WHAT NEEDS TO BE DONE. In the copy of these records, include no pictures and change nothing else.

MATERIAL FOR THE TASK.
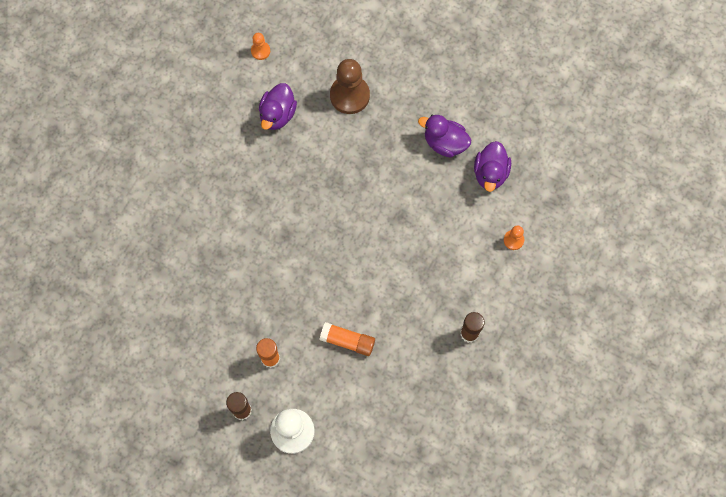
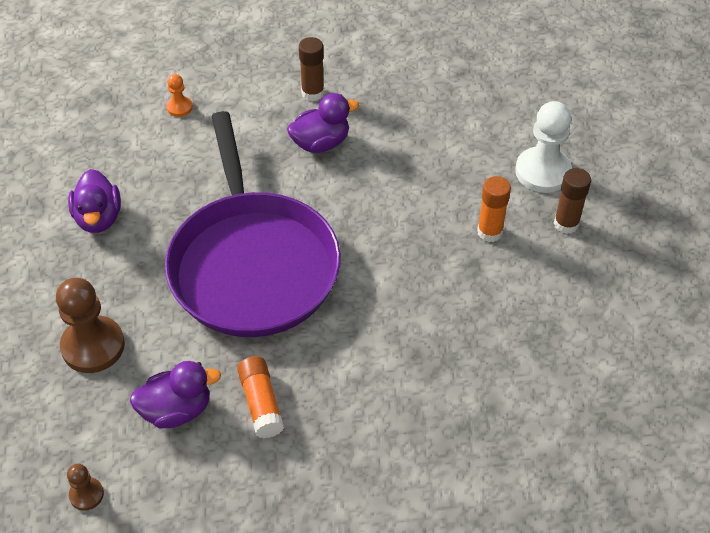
camera: 125 degrees left, 20 degrees down
(260, 51) = (86, 494): orange pawn -> brown pawn
(346, 207) = (252, 265): none -> purple pan
(347, 341) = (408, 179): orange glue stick -> orange glue stick (261, 403)
(490, 173) = (111, 161): purple duck -> purple duck (321, 143)

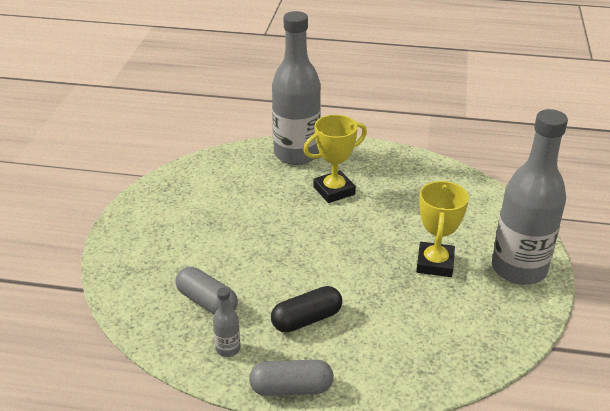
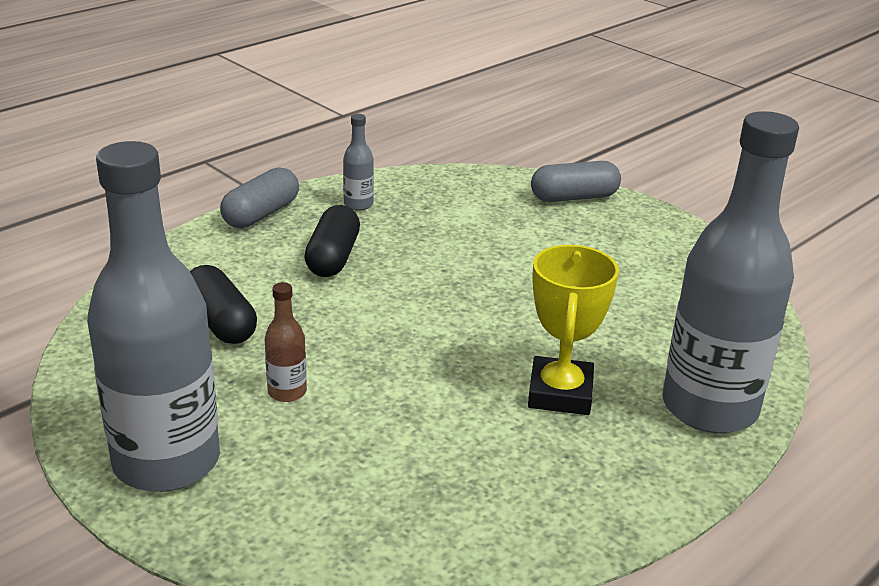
camera: 125 degrees right, 5 degrees down
(207, 302) = (442, 217): grey capsule -> grey capsule (574, 197)
(418, 321) = (221, 322): none -> black capsule
(435, 263) = (287, 392): yellow trophy -> brown bottle

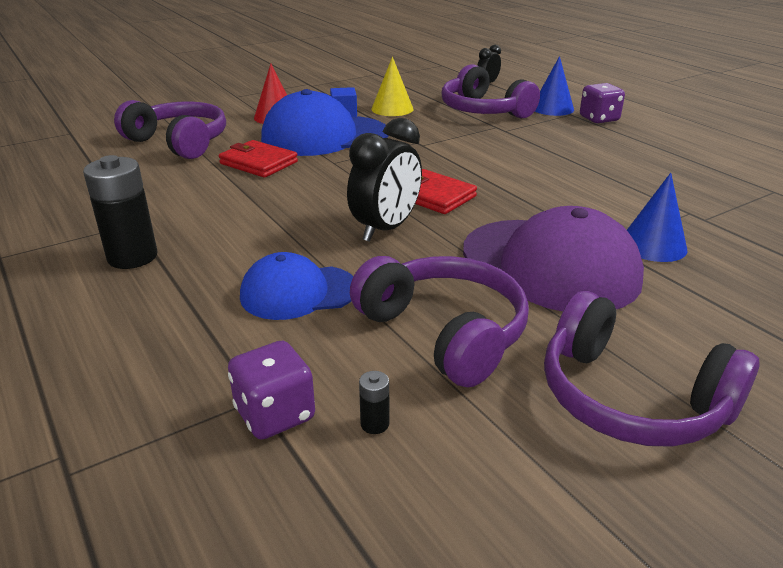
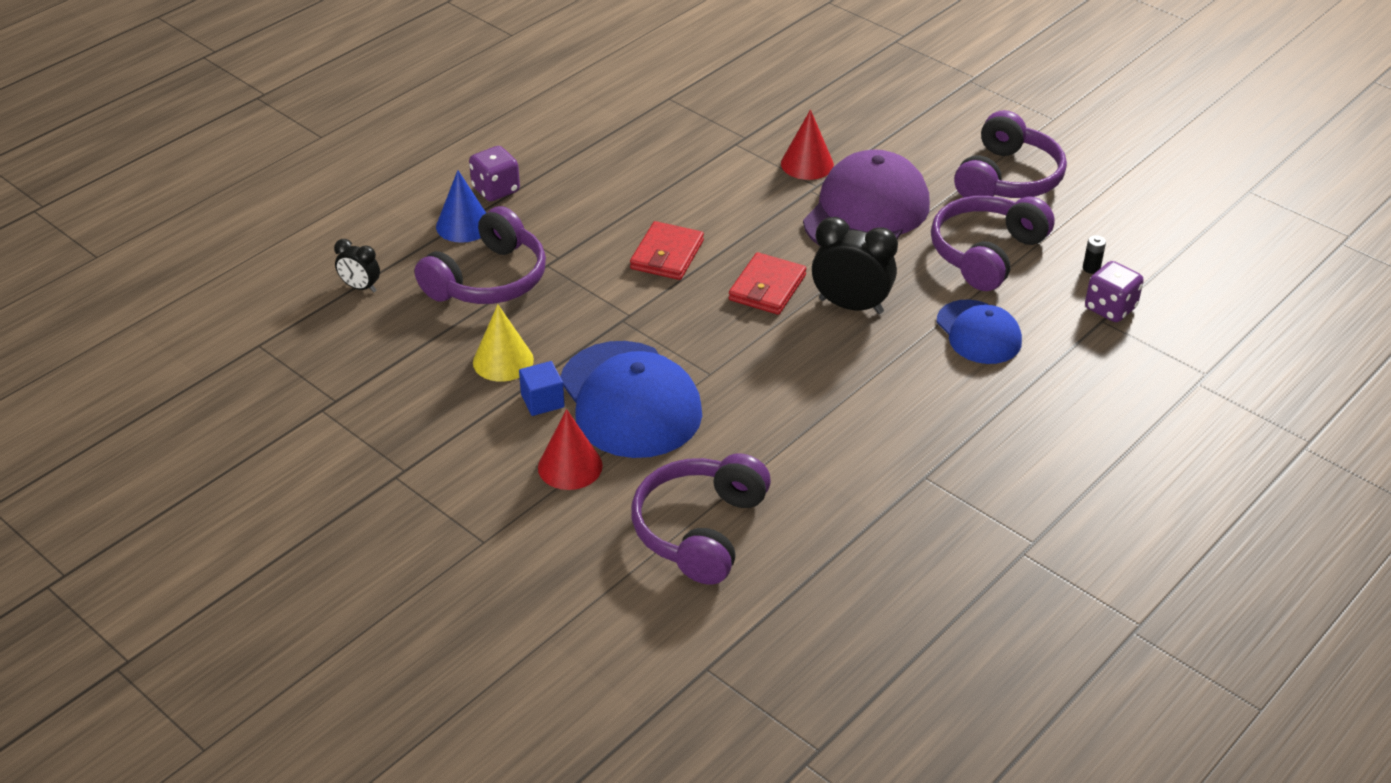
camera: 105 degrees left, 10 degrees up
(132, 257) = (982, 449): black battery -> none
(258, 163) = (737, 433): red wallet -> red wallet (667, 255)
(653, 245) = (807, 164): blue cone -> red cone

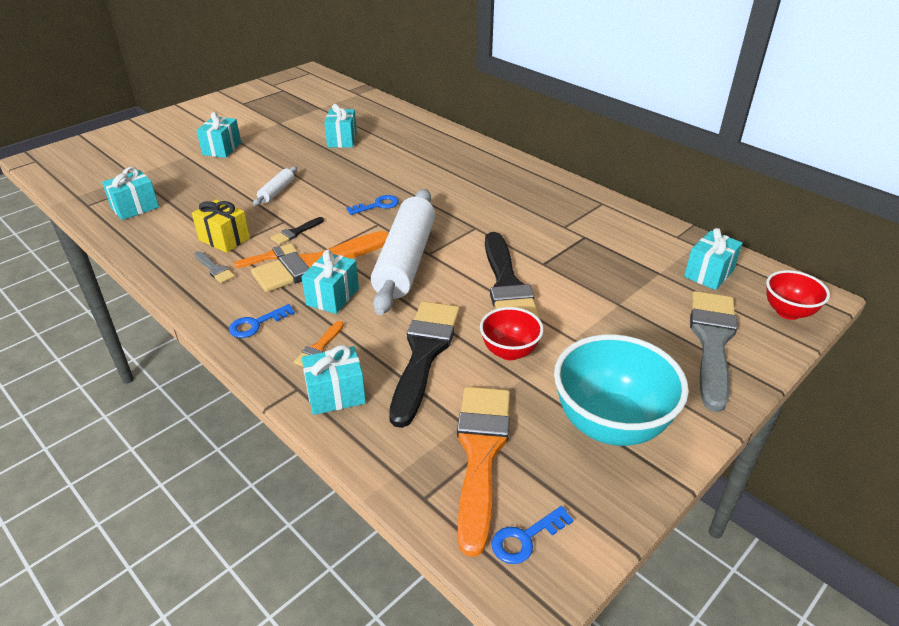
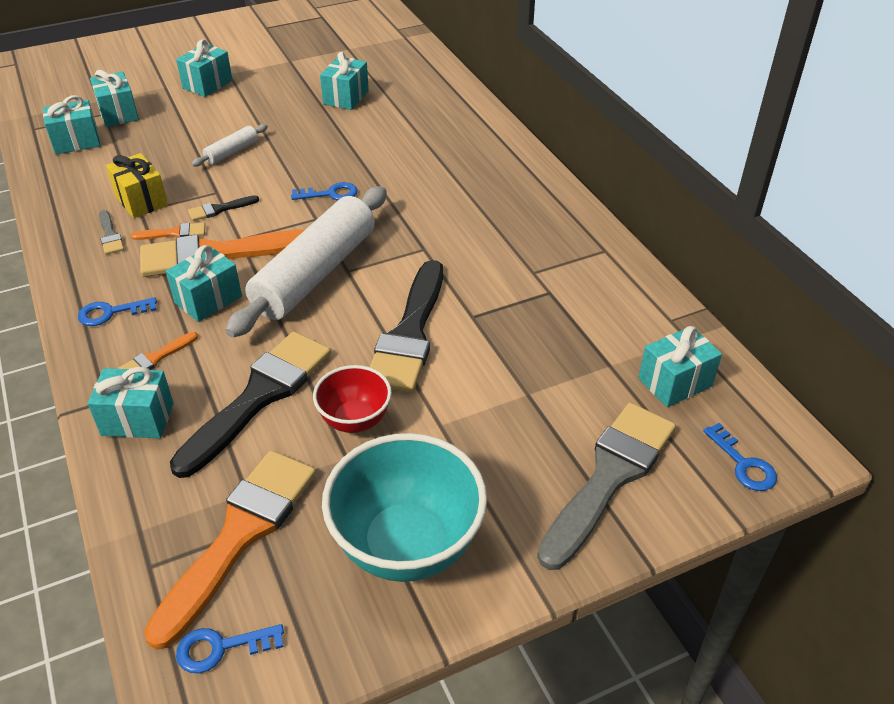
camera: 20 degrees right, 5 degrees up
(158, 181) = (118, 113): none -> turquoise gift
(788, 312) = (743, 464): red bowl -> blue key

ANSWER SECTION.
camera: 125 degrees left, 20 degrees down
(260, 51) = (86, 494): orange pawn -> brown pawn
(346, 207) = (252, 265): none -> purple pan
(347, 341) = (408, 179): orange glue stick -> orange glue stick (261, 403)
(490, 173) = (111, 161): purple duck -> purple duck (321, 143)

camera: 125 degrees right, 5 degrees down
(207, 302) = (442, 217): grey capsule -> grey capsule (574, 197)
(418, 321) = (221, 322): none -> black capsule
(435, 263) = (287, 392): yellow trophy -> brown bottle

camera: 105 degrees left, 10 degrees up
(132, 257) = (982, 449): black battery -> none
(258, 163) = (737, 433): red wallet -> red wallet (667, 255)
(653, 245) = (807, 164): blue cone -> red cone

camera: 20 degrees right, 5 degrees up
(158, 181) = (118, 113): none -> turquoise gift
(788, 312) = (743, 464): red bowl -> blue key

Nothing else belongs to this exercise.